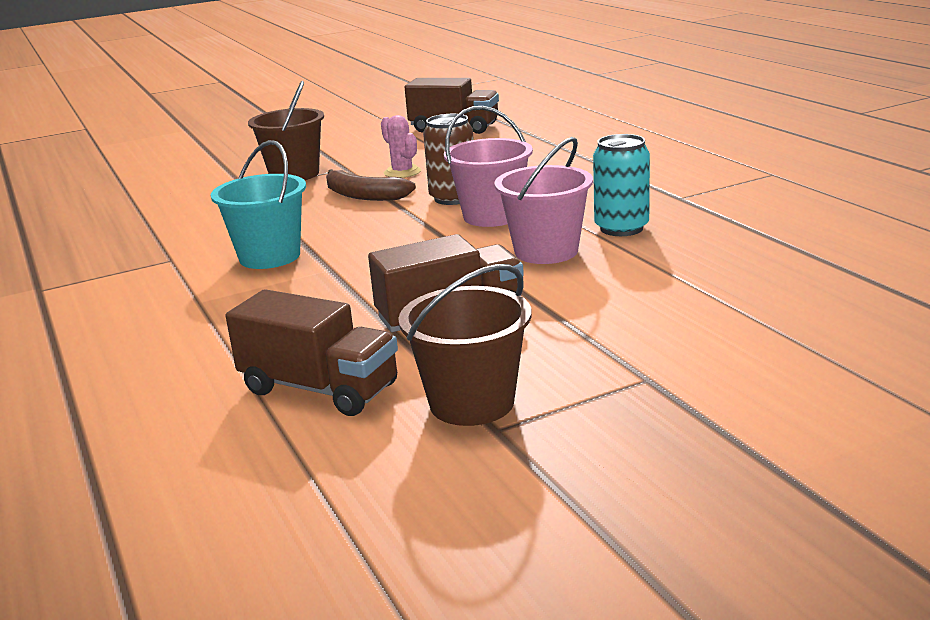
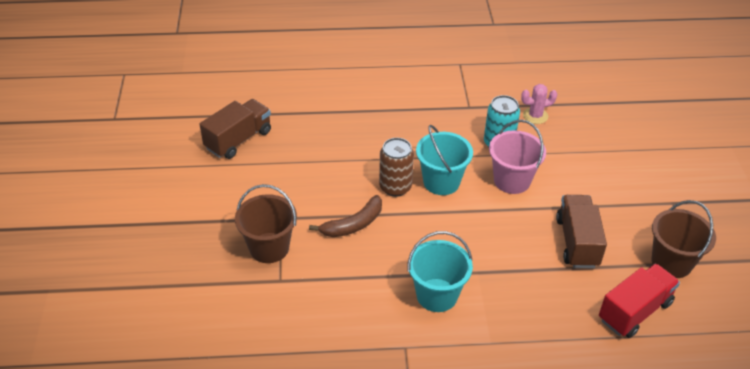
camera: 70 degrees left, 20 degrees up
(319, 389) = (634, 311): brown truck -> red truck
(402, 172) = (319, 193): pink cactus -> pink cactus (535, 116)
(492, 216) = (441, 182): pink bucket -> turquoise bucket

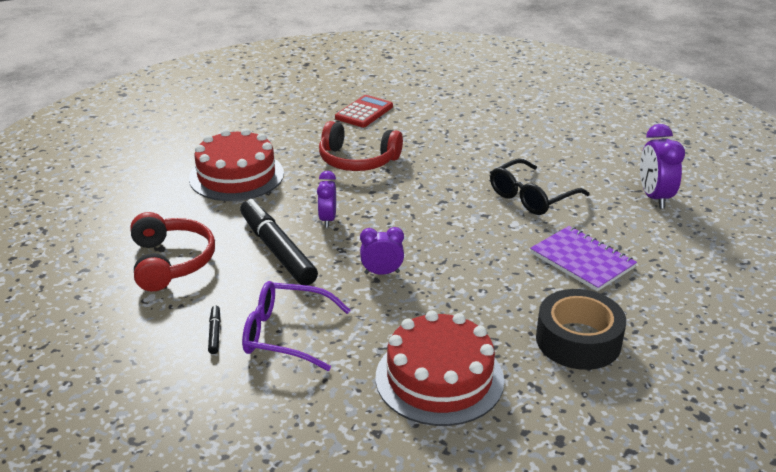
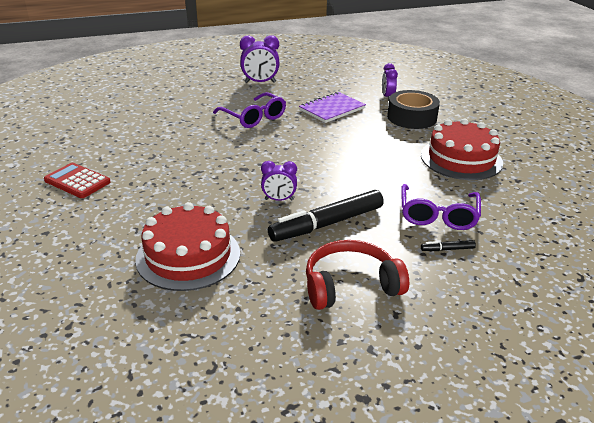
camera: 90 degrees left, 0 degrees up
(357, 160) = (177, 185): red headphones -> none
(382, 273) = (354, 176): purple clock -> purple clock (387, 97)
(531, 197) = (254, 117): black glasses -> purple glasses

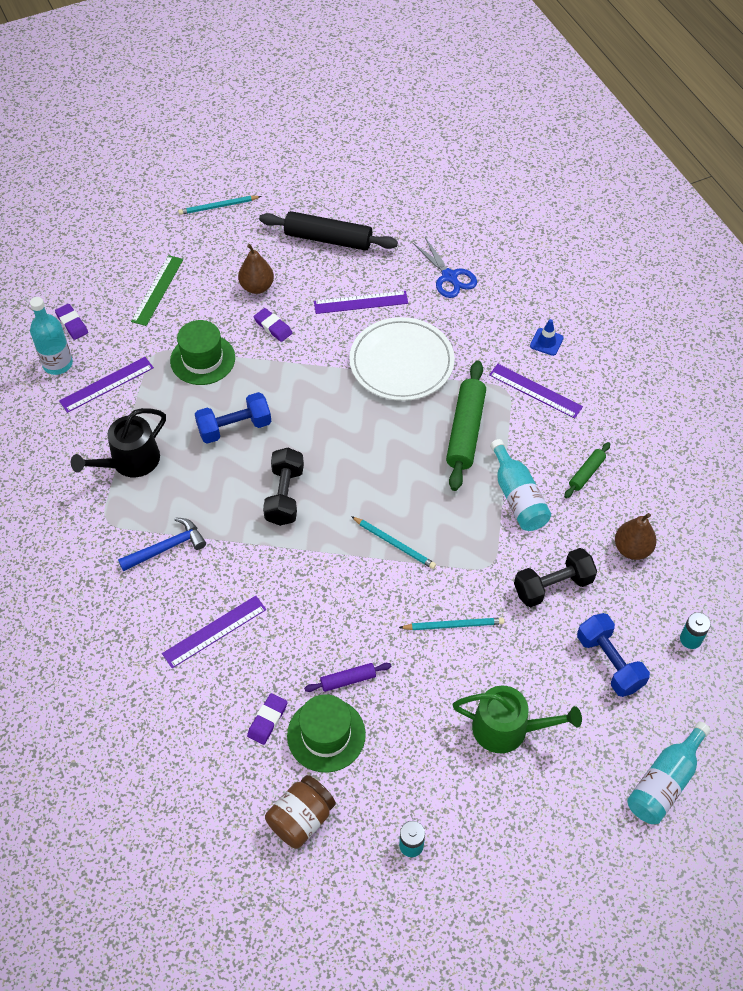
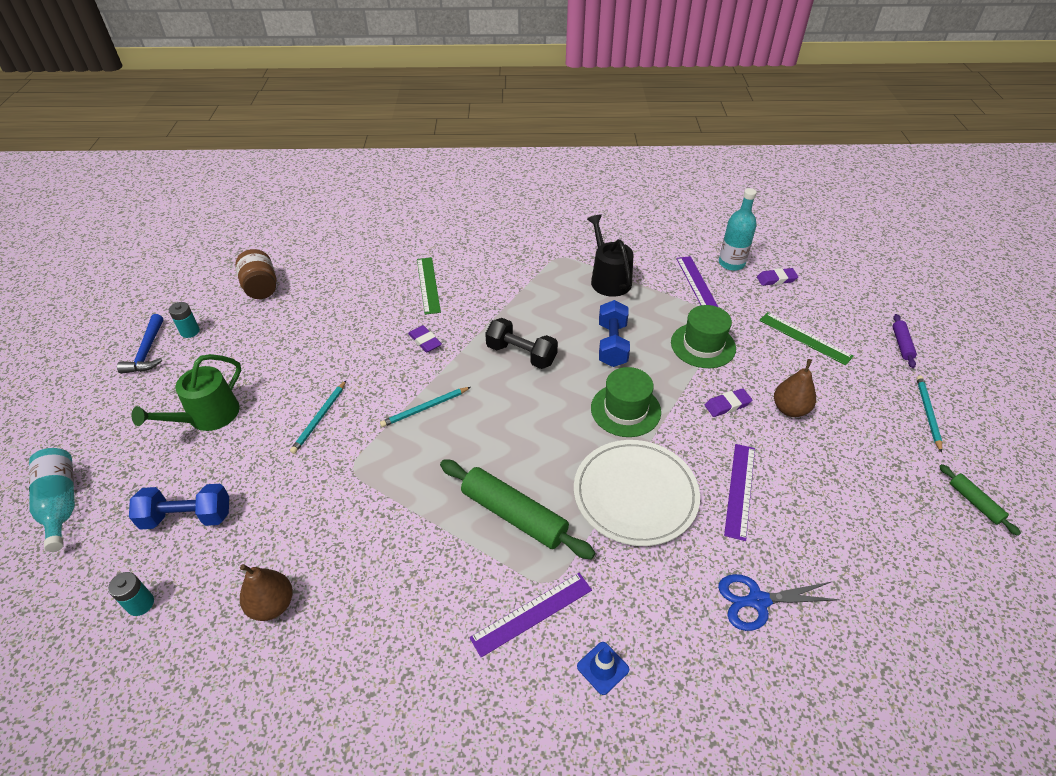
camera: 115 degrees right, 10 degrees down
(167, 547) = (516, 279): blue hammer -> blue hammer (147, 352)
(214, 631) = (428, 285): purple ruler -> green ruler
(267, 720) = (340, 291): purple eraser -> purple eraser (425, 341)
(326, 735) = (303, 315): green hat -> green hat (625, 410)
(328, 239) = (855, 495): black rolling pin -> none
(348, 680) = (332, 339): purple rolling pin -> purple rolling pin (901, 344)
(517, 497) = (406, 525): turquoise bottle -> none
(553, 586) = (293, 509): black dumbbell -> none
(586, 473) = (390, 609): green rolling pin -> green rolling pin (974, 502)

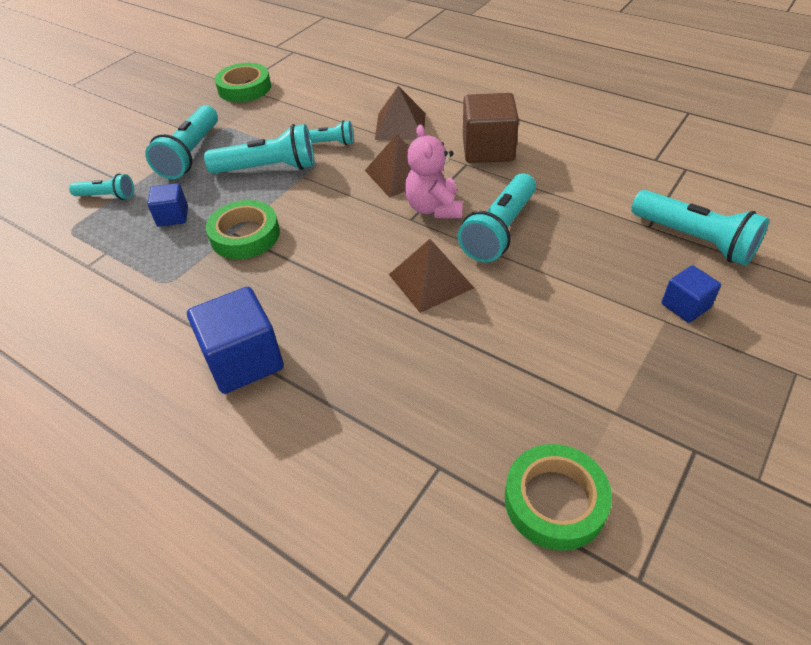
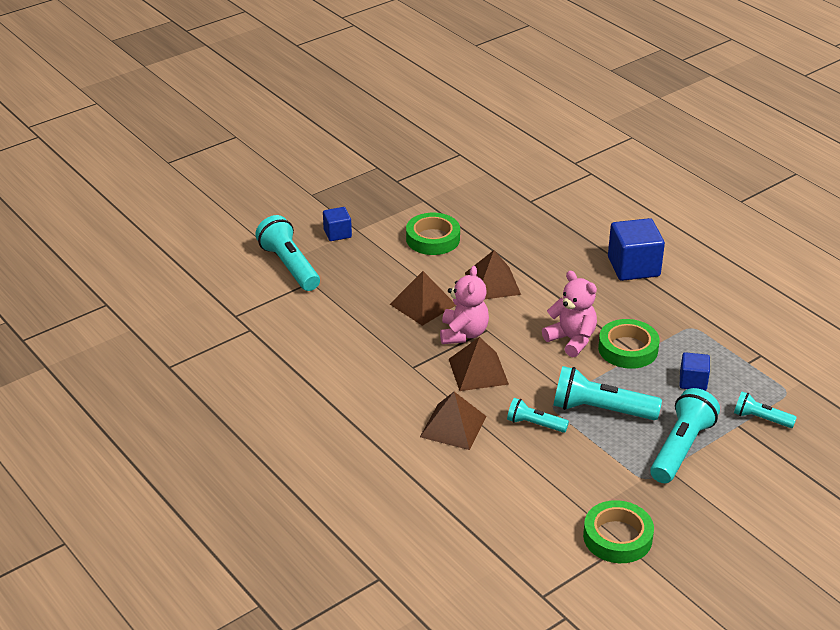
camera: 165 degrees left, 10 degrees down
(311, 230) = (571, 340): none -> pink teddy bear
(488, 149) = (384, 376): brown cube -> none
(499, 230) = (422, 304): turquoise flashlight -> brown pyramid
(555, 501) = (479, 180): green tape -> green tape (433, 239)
------------------------
#### WHAT THE TASK REQUIRES:
Would you set down only the lines above from the line with "camera: 90 degrees left, 0 degrees up" to the line with "camera: 165 degrees left, 10 degrees down", both included, exactly as they stand and without the pictures?

#### FINISHED TASK:
camera: 90 degrees left, 0 degrees up
(357, 160) = (177, 185): red headphones -> none
(382, 273) = (354, 176): purple clock -> purple clock (387, 97)
(531, 197) = (254, 117): black glasses -> purple glasses

camera: 115 degrees right, 10 degrees down
(167, 547) = (516, 279): blue hammer -> blue hammer (147, 352)
(214, 631) = (428, 285): purple ruler -> green ruler
(267, 720) = (340, 291): purple eraser -> purple eraser (425, 341)
(326, 735) = (303, 315): green hat -> green hat (625, 410)
(328, 239) = (855, 495): black rolling pin -> none
(348, 680) = (332, 339): purple rolling pin -> purple rolling pin (901, 344)
(517, 497) = (406, 525): turquoise bottle -> none
(553, 586) = (293, 509): black dumbbell -> none
(586, 473) = (390, 609): green rolling pin -> green rolling pin (974, 502)

camera: 165 degrees left, 10 degrees down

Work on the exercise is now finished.